---------- Material shown

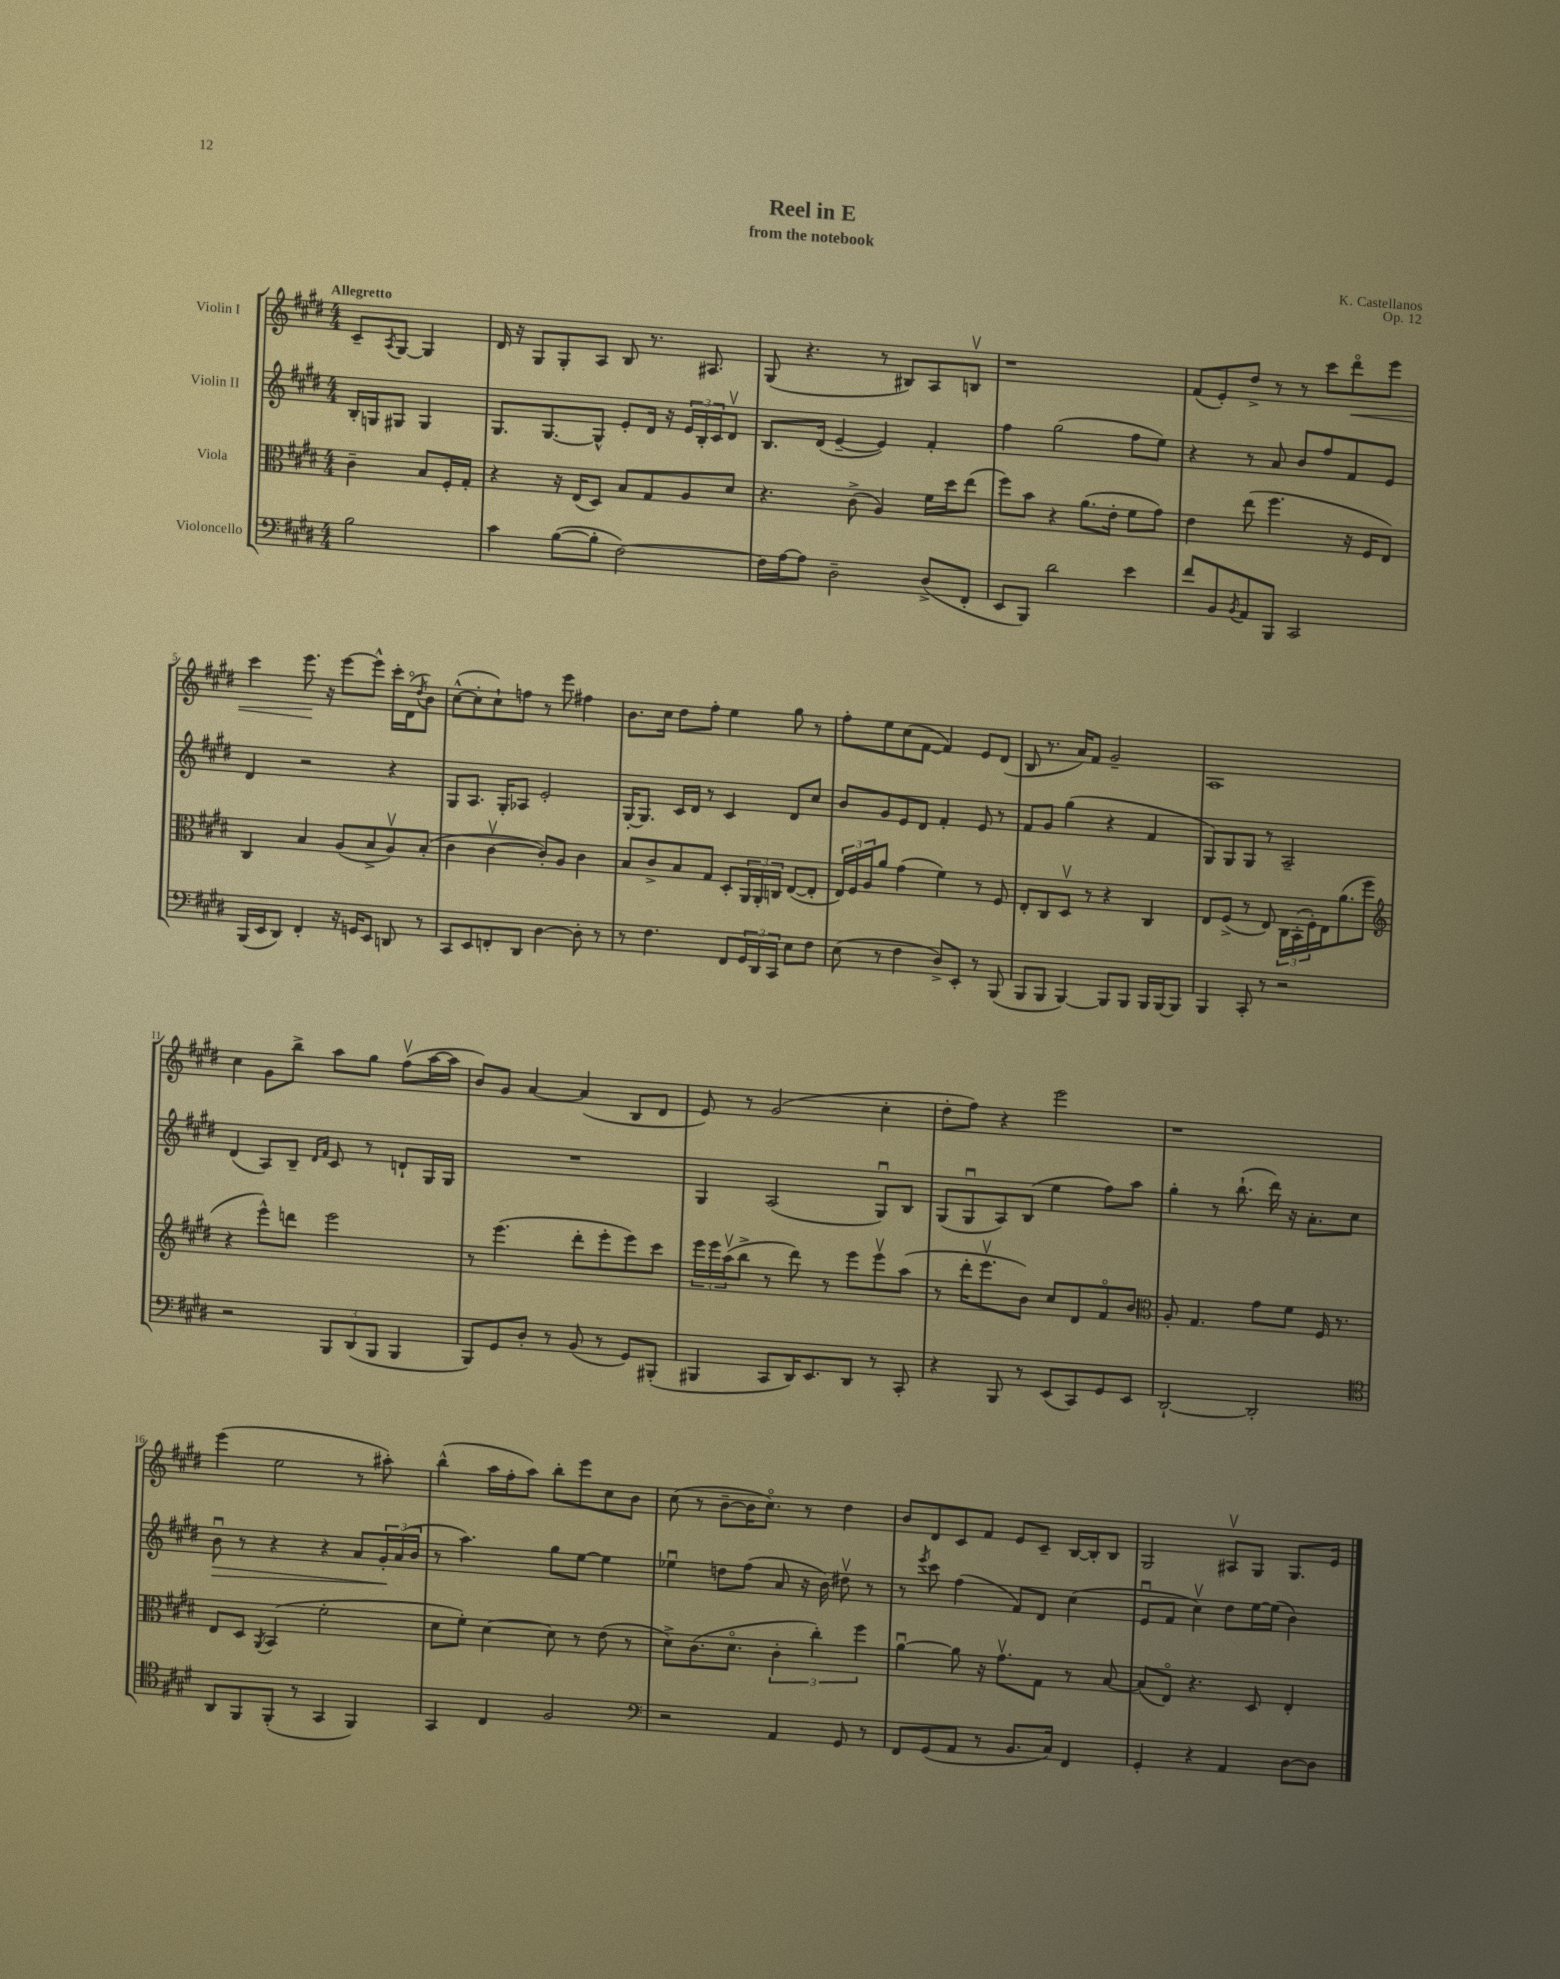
\header { title = "Reel in E" composer = "K. Castellanos" subtitle = "from the notebook" opus = "Op. 12" }
<<
\new StaffGroup <<
\new Staff = "s0" \with { instrumentName = "Violin I" } {
    \clef treble \key e \major \numericTimeSignature \time 4/4 \partial 2 \tempo "Allegretto"
    cis'8-- \acciaccatura { a8 } gis8~ gis4 |
    dis'16 r16 gis8 gis8-. a8 b8 r8. ais8. |
    gis8( r4. r8 bis8) a8 b8\upbow |
    r1 |
    fis'8( e'8-.) dis''8-> r8 r8 cis'''8 dis'''8\flageolet\< e'''8 |
    cis'''4 e'''8.\! r16 e'''8~ e'''8-^ cis'''16-. dis'16\flageolet( \acciaccatura { dis''8 } b'8) |
    cis''8~-^( cis''8-. cis''8-!) f''8 r8 e'''8 fis''4 |
    b'8. cis''16 dis''8 fis''8-. e''4 gis''8 r8 |
    fis''8-. e''8 cis''8( fis'8~ fis'4) e'8 dis'8( |
    b8 r8. a'16) fis'8 gis'2-- |
    a1 |
    cis''4 gis'8 b''8-> a''8 gis''8 fis''8\upbow( a''16~ a''16 |
    b'8) gis'8 a'4~ a'4( b8 dis'8 |
    e'8) r8 gis'2( cis''4-. |
    dis''8-. fis''8) r4 e'''2 |
    r1 |
    e'''4( e''2 r8 ais''8-.) |
    b''4-^( a''16 fis''16-. a''8) b''8-. e'''8 cis''8 b'8 |
    cis''8( r8 b'8~-- b'16 cis''8.\flageolet) r8 dis''4 |
    b'8 dis'8 cis'8 fis'8 e'8 cis'8-- b16~ b16-. b8 |
    gis2 ais8\upbow gis8 gis8. e'16 \bar "|." |
}
\new Staff = "s1" \with { instrumentName = "Violin II" } {
    \clef treble \key e \major \numericTimeSignature \time 4/4 \partial 2
    b16-. g16 gis8 gis4 |
    gis8. gis8.~ gis8-^ e'8-. dis'16 r16 \tuplet 3/2 { e'16 b16-. cis'16 } dis'8\upbow |
    b8. dis'16( e'4~-- e'4) fis'4-. |
    fis''4 gis''2( fis''8 e''8) |
    r4 r8 a'8 b'8 fis''8 fis'8 e'8 |
    dis'4 r2 r4 |
    gis8 a8. gis16-. aes8 e'2-. |
    gis16~-. gis8. cis'16 dis'16 r8 cis'4 dis'8 cis''8 |
    b'8 gis'8 e'8 dis'8 fis'4-. e'8 r8 |
    fis'8 gis'8 gis''4( r4 fis'4 |
    gis8) gis8 gis8 r8 a2-- |
    dis'4( a8) b8-- \grace { dis'16 fis'16 } cis'8 r8 d'8-! gis16 gis16 |
    R1 |
    gis4 a2( gis8\downbow) b8 |
    gis8( gis8\downbow a8) b8( e''4 fis''8) a''8 |
    gis''4-. r8 b''8.-!( dis'''16) r16 a'8.-. cis''8 |
    b'8\downbow\> r8 r4 r4 a'8 \tuplet 3/2 { gis'16-.\! a'16( b'16 } |
    r8 a''4.) gis''8 e''8~ e''4 |
    ees''4\downbow d''8 fis''8( a'8 r16 b'16) dis''8\upbow r8 |
    r8 \acciaccatura { e'''8 } cis'''8 fis''4( fis'8) dis'8 cis''4( |
    e'8\downbow fis'8 cis''4\upbow) dis''8 e''16~ e''16( b'4) \bar "|." |
}
\new Staff = "s2" \with { instrumentName = "Viola" } {
    \clef alto \key e \major \numericTimeSignature \time 4/4 \partial 2
    cis'4-- b8 fis16-. gis16-. |
    r4 r16 e16( dis8) b8 gis8 a8 dis'8 |
    r4. cis'8->( a4) fis'16 dis''16 e''8( |
    fis''8) b'8 r4 a'8.( e'16-. fis'8 gis'8) |
    e'4 e''8( fis''4. r16 fis16 e8) |
    cis4 b4 a8( b8-> a8\upbow) b8-.( |
    cis'4 cis'4~\upbow cis'8-.) a8 cis'4 |
    b8 cis'8-> b8 gis8 dis8-. \tuplet 3/2 { a,16 a,16-. c16 } e8~( e8-. |
    \tuplet 3/2 { e16) fis16 a16 } a'8 gis'4( fis'4) r8 fis8 |
    e8-. cis8 dis8\upbow r8 r4 cis4 |
    e8 fis8->( r8 e8) \tuplet 3/2 { cis16 b,16-.( fis16-.) } e16 a'8.( fis''8 |
    \clef treble r4 e'''8-^) d'''8 e'''2 |
    r8 e'''4.( dis'''8-. e'''8-. e'''8) cis'''8 |
    \tuplet 3/2 { e'''16 e'''16 a''16\upbow( } b''8-> r8 dis'''8) r8 e'''8 e'''8\upbow a''8( |
    r8 dis'''16-. e'''8.\upbow b'8) cis''8 dis'8 fis'8\flageolet b'8 |
    \clef alto a8-. gis4. gis'8 fis'8 fis16 r8. |
    e8 dis8 \acciaccatura { a,8 } b,4( fis'2-. |
    dis'8 fis'8-.) dis'4~ dis'8 r8 e'8( r8 |
    dis'8->) cis'8.( dis'8.\flageolet \tuplet 3/2 { cis'4-. cis''4-.) fis''4 } |
    a'4~\downbow a'8 r16 gis'8.\upbow gis8 r8 b8~ |
    b8( e8\flageolet) r4. dis8 e4-. \bar "|." |
}
\new Staff = "s3" \with { instrumentName = "Violoncello" } {
    \clef bass \key e \major \numericTimeSignature \time 4/4 \partial 2
    b2 |
    cis'4 b8~( b8-. fis2~) |
    fis16 a16~ a8 dis2-- dis8->( fis,8-. |
    e,8 b,,8) dis'2 e'4 |
    fis'8 b,8 \acciaccatura { b,8 } a,8 b,,8 cis,2 |
    b,,16( e,16 dis,8) fis,4-. r16 g,16 e,8 d,8 r8 |
    cis,8 e,8 f,8-. dis,8 dis4~ dis8-. r8 |
    r8 fis4. fis,8 \tuplet 3/2 { gis,16 dis,16 cis,16 } e8 fis8 |
    e8( r8 fis4 dis8->) e,8-. r8 b,,8( |
    b,,8 b,,8 b,,4~) b,,8 b,,8 b,,16 b,,16~ b,,8 |
    b,,4 cis,8-. r8 r2 |
    r2 \tuplet 3/2 { b,,8 dis,8( b,,8 } b,,4 |
    b,,8) gis,8 dis8-. r8 b,8( r8 gis,8) bis,,8-.( |
    bis,,4 cis,8 dis,16) e,8. dis,8 r8 cis,8-. |
    r4 b,,8 r8 e,8( cis,8) gis,8 e,8 |
    dis,2~-! dis,2-. |
    \clef tenor a,8 fis,8 fis,8-.( r8 gis,4 fis,4) |
    gis,4 cis4 fis2 |
    \clef bass r2 a,4 gis,8 r8 |
    fis,8 gis,8( a,8 r8 b,8. cis16) fis,4 |
    gis,4-. r4 a,4 dis8~ dis8 \bar "|." |
}
>>
>>
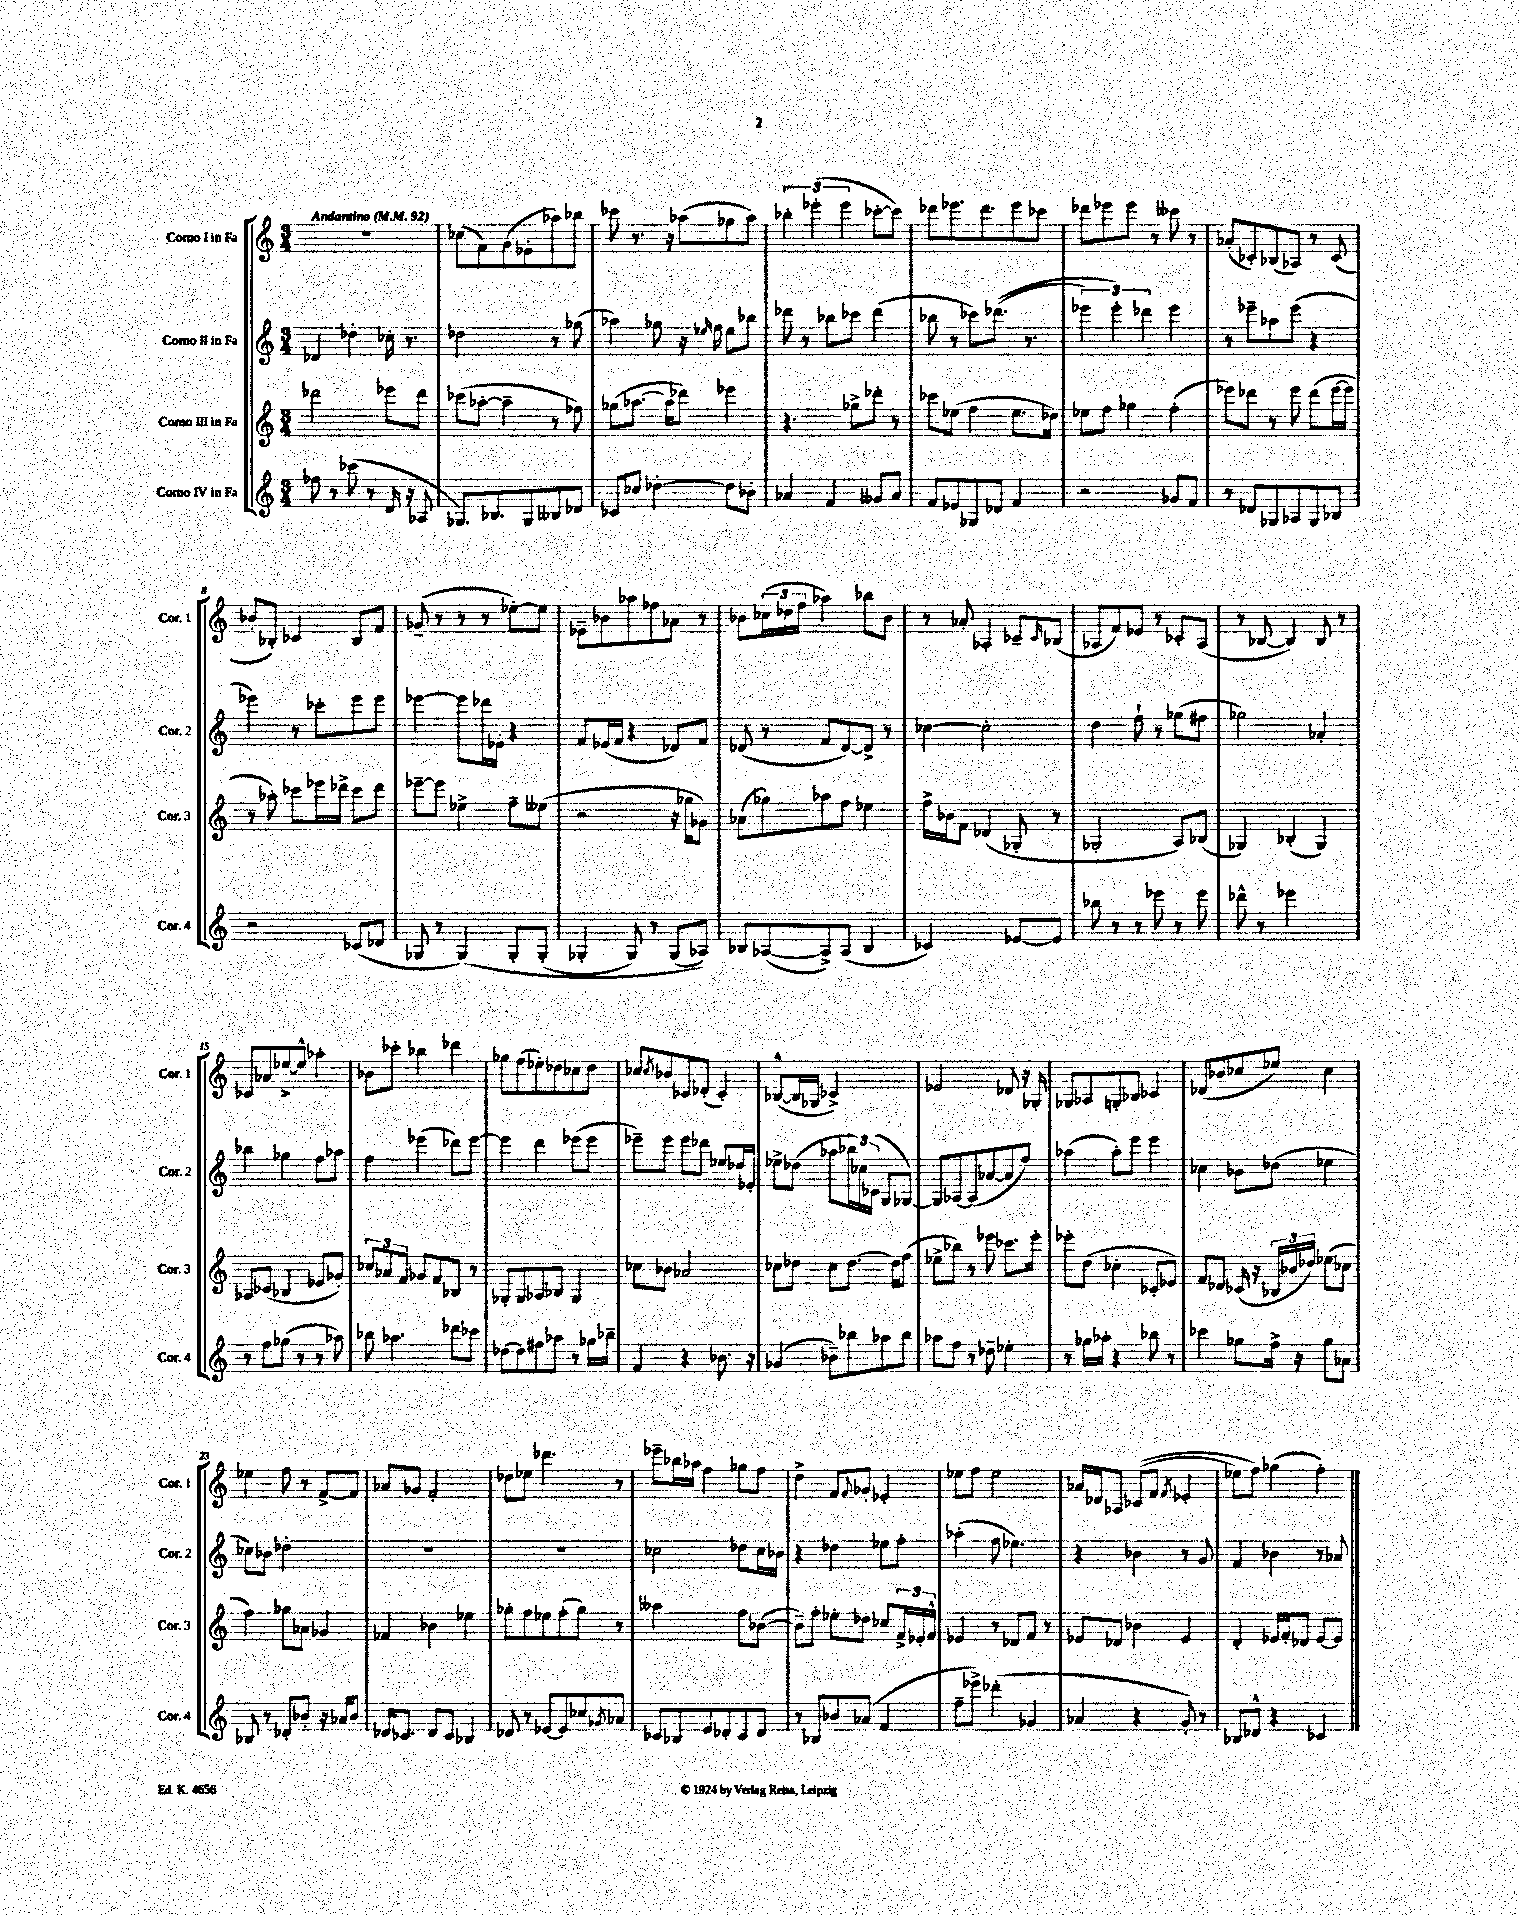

--------------------

What the exercise asks:
Rewrite the stretch from the start of the rows through the line containing "gis8~ gis4 |", replacing "Allegretto" with "Andante" and leaving everything else as it is. Omit the pictures.

Finished task:
\header { title = "Reel in E" composer = "K. Castellanos" subtitle = "from the notebook" opus = "Op. 12" }
<<
\new StaffGroup <<
\new Staff = "s0" \with { instrumentName = "Violin I" } {
    \clef treble \key e \major \numericTimeSignature \time 4/4 \partial 2 \tempo "Andante"
    cis'8-- \acciaccatura { a8 } gis8~ gis4 |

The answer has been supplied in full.